_Your goal:_ Set the records down again exactly, apart from any pictures in them.

_Extracted entries:_
*** Block opens ***
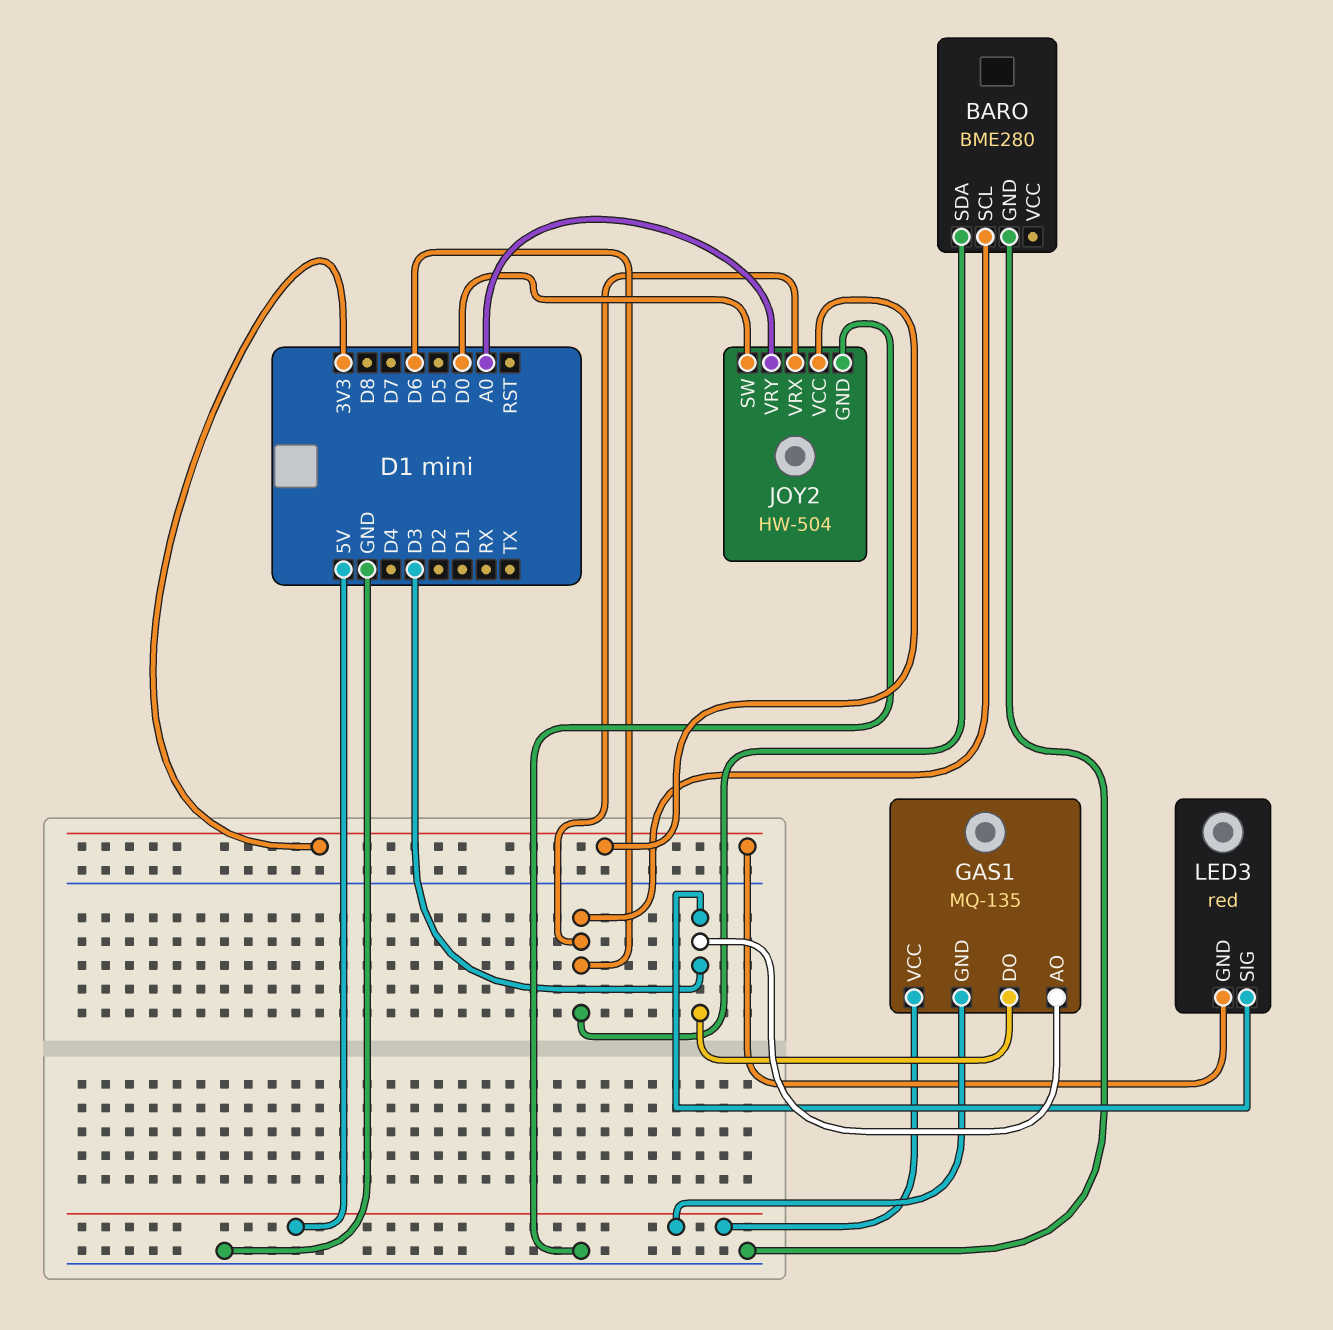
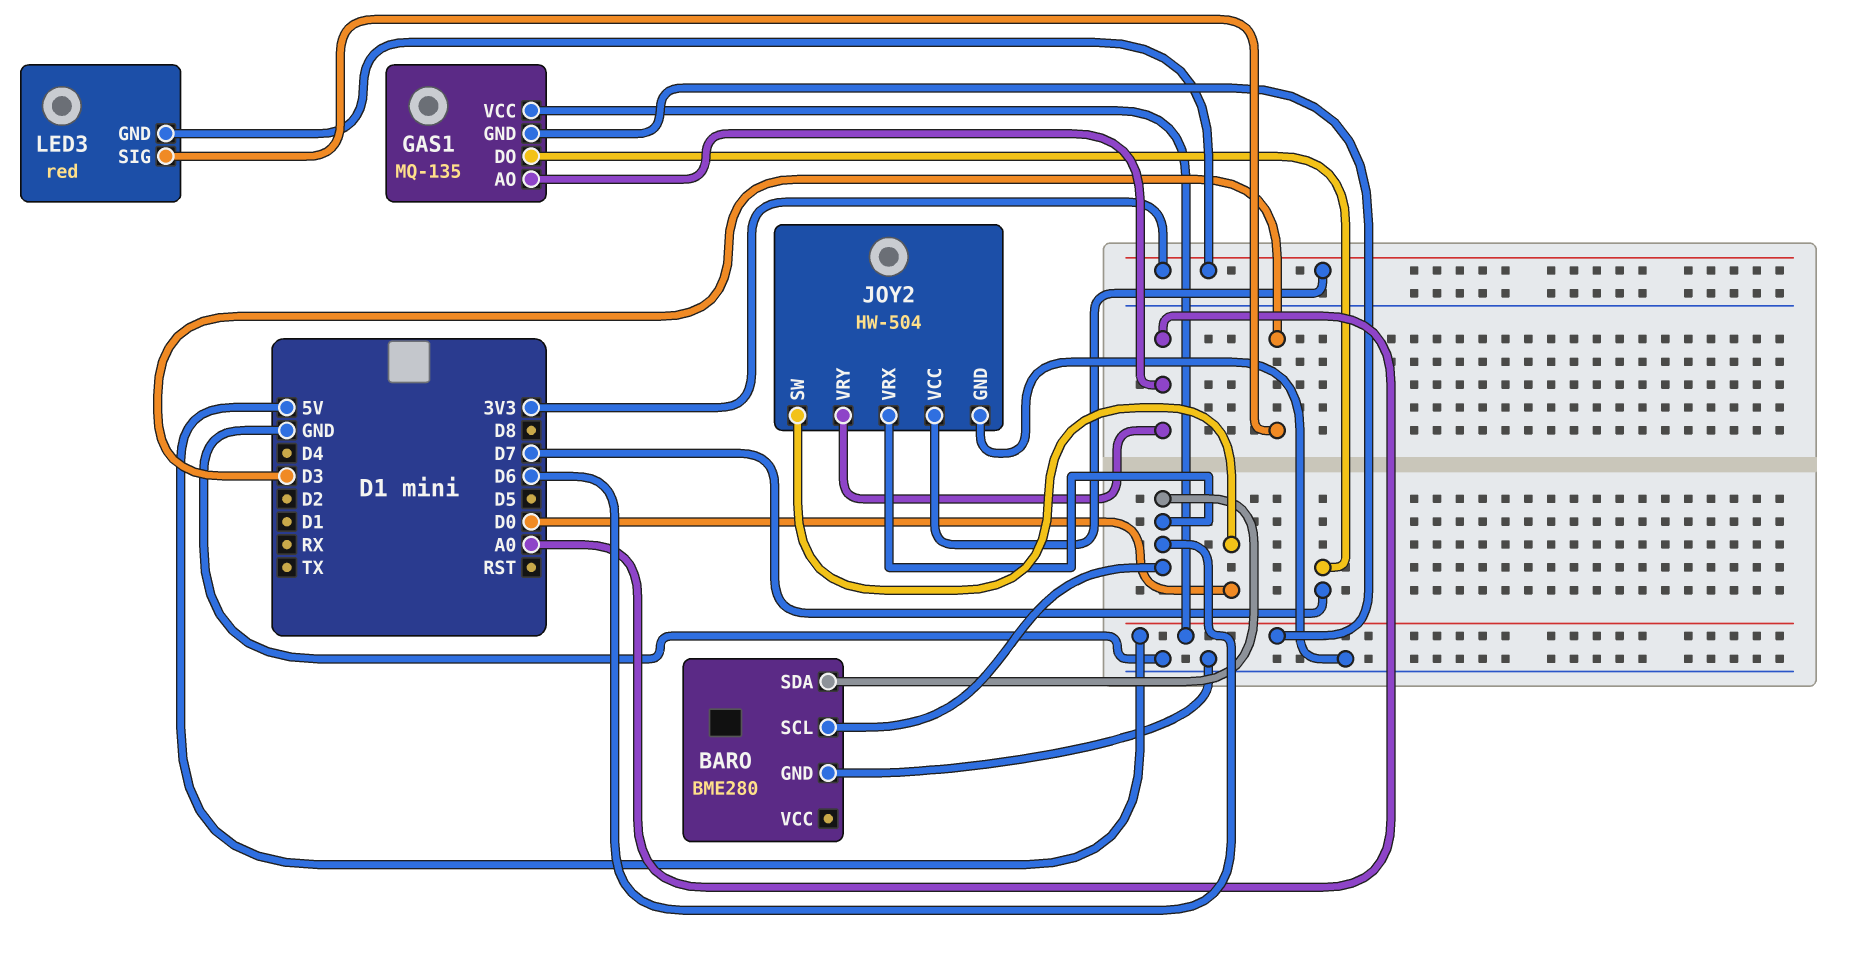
GAS1 pin AO: D3 -> A0
GAS1 pin DO: D3 -> D7

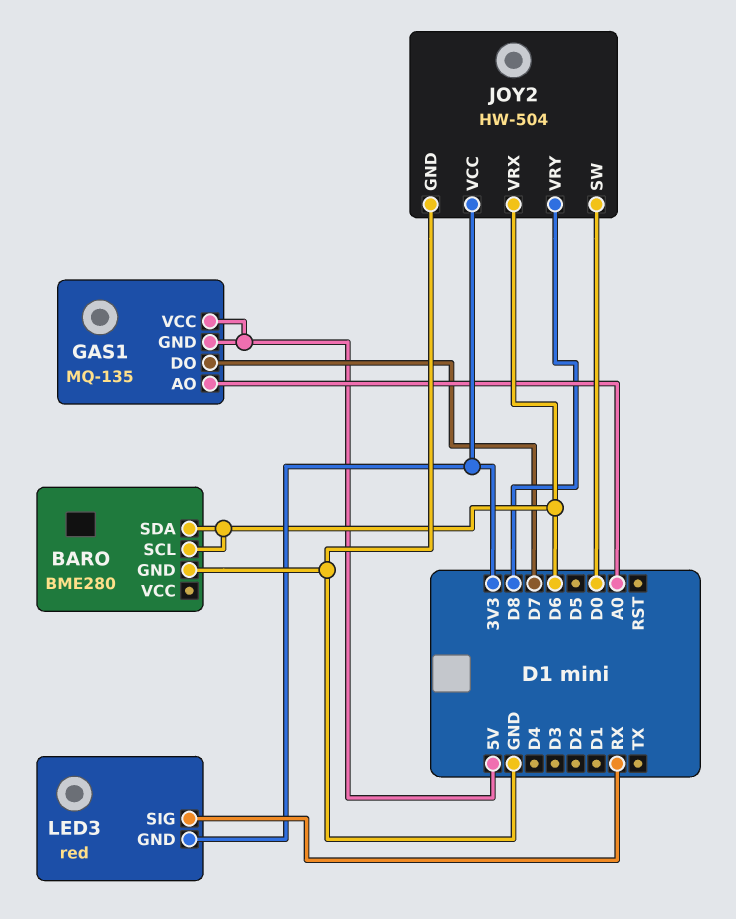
JOY2 pin VRY: A0 -> D8
LED3 pin SIG: D3 -> RX

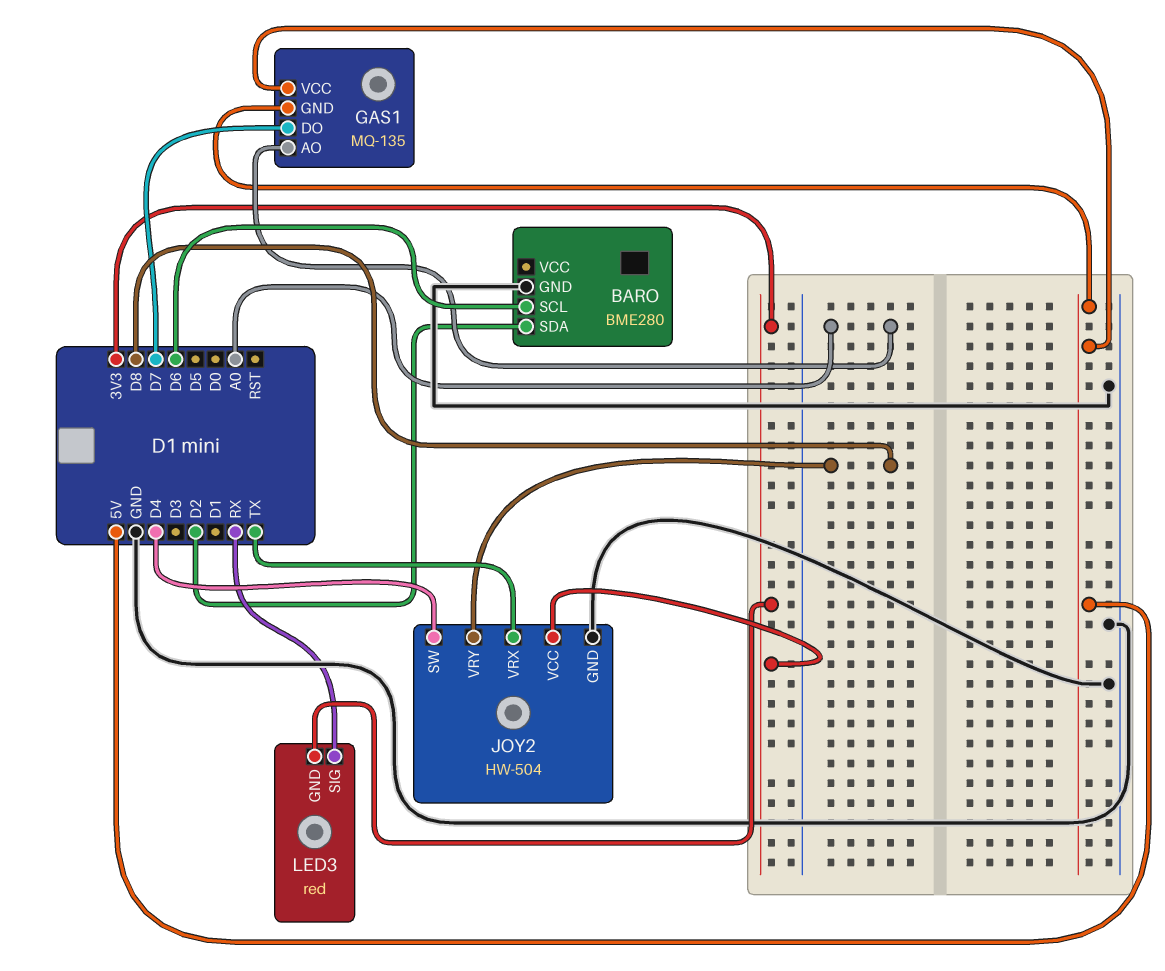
BARO pin SDA: D6 -> D2
JOY2 pin SW: D0 -> D4
JOY2 pin VRX: D6 -> TX

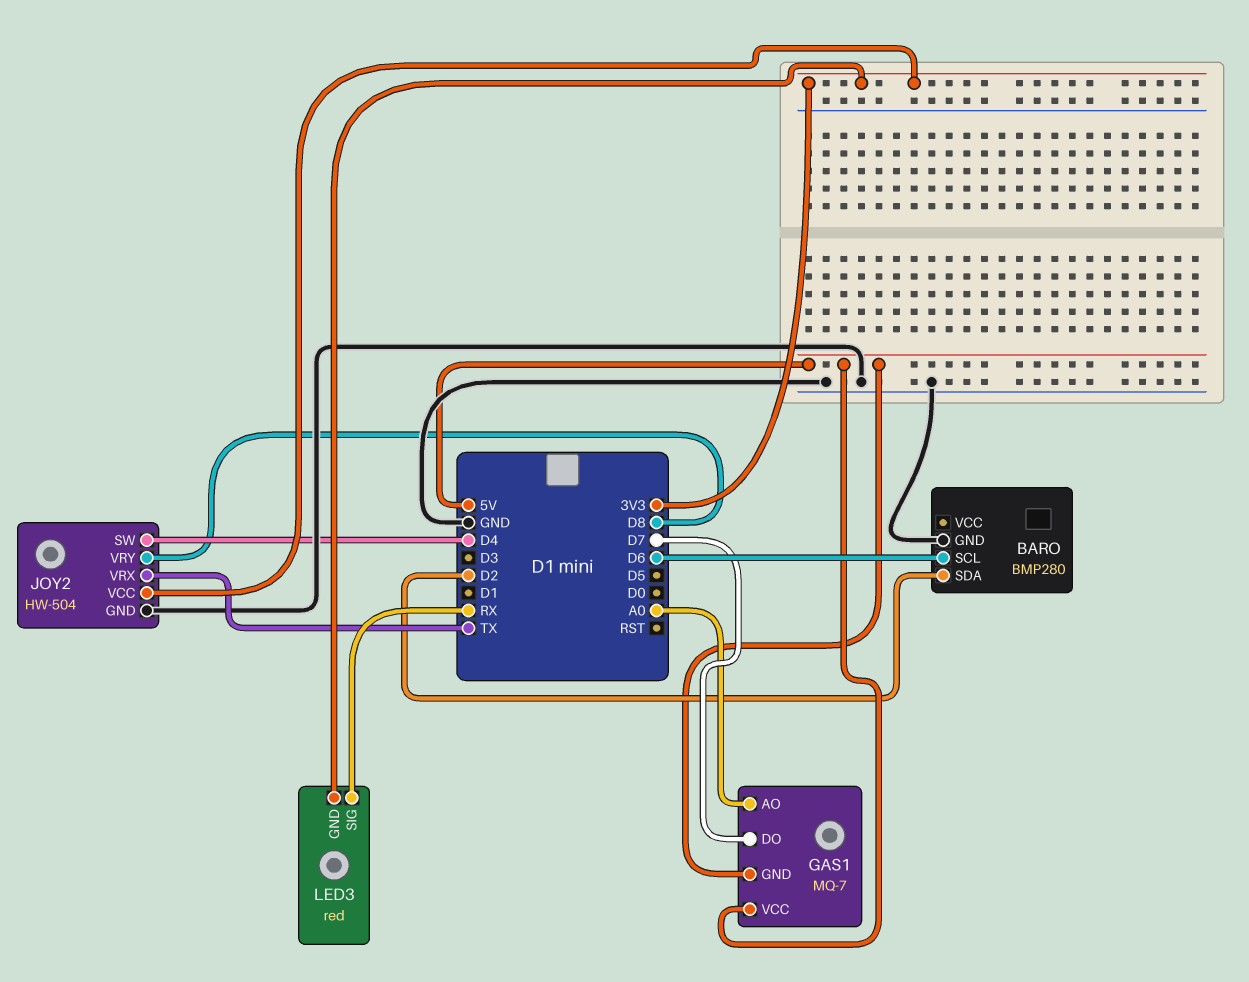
BARO: BME280 -> BMP280
GAS1: MQ-135 -> MQ-7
*** Block closes ***
_Your solution:_
GAS1 pin AO: D3 -> A0
GAS1 pin DO: D3 -> D7

JOY2 pin VRY: A0 -> D8
LED3 pin SIG: D3 -> RX

BARO pin SDA: D6 -> D2
JOY2 pin SW: D0 -> D4
JOY2 pin VRX: D6 -> TX

BARO: BME280 -> BMP280
GAS1: MQ-135 -> MQ-7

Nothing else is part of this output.